__Records to process__.
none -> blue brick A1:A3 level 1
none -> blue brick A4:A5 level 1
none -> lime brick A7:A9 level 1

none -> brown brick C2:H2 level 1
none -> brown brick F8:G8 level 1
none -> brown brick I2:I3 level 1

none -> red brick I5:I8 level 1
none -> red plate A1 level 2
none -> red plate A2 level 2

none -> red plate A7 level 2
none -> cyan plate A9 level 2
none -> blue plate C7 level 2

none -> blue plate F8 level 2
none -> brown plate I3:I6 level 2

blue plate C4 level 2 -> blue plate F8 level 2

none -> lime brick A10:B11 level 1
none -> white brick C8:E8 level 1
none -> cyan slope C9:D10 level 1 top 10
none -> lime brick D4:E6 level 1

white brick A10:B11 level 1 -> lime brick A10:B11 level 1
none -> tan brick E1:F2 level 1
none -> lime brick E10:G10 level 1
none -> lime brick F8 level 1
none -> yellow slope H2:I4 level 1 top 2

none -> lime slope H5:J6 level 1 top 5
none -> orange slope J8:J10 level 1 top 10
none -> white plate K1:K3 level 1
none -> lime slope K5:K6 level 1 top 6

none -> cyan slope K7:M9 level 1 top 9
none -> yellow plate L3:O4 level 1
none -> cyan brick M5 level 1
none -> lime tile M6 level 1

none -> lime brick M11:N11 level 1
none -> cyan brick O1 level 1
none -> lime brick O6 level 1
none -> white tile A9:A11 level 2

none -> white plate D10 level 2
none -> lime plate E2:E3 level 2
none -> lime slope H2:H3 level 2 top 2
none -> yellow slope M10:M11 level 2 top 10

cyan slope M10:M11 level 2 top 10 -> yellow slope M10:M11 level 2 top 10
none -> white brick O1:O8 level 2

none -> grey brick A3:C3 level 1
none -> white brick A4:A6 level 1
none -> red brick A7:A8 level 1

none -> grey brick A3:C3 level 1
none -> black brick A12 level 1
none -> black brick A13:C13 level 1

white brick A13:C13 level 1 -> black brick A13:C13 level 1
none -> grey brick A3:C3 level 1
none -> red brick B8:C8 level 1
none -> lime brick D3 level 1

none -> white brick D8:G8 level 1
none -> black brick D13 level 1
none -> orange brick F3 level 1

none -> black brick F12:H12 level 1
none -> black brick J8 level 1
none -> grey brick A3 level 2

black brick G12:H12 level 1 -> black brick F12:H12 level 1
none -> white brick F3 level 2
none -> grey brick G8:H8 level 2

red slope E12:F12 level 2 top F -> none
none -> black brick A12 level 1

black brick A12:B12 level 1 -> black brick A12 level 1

__Assignment__. Please write out exactly the lines from the start of the data through the line that contains "none -> red plate A2 level 2", both ends included, and nothing else.

__Worked solution__.
none -> blue brick A1:A3 level 1
none -> blue brick A4:A5 level 1
none -> lime brick A7:A9 level 1

none -> brown brick C2:H2 level 1
none -> brown brick F8:G8 level 1
none -> brown brick I2:I3 level 1

none -> red brick I5:I8 level 1
none -> red plate A1 level 2
none -> red plate A2 level 2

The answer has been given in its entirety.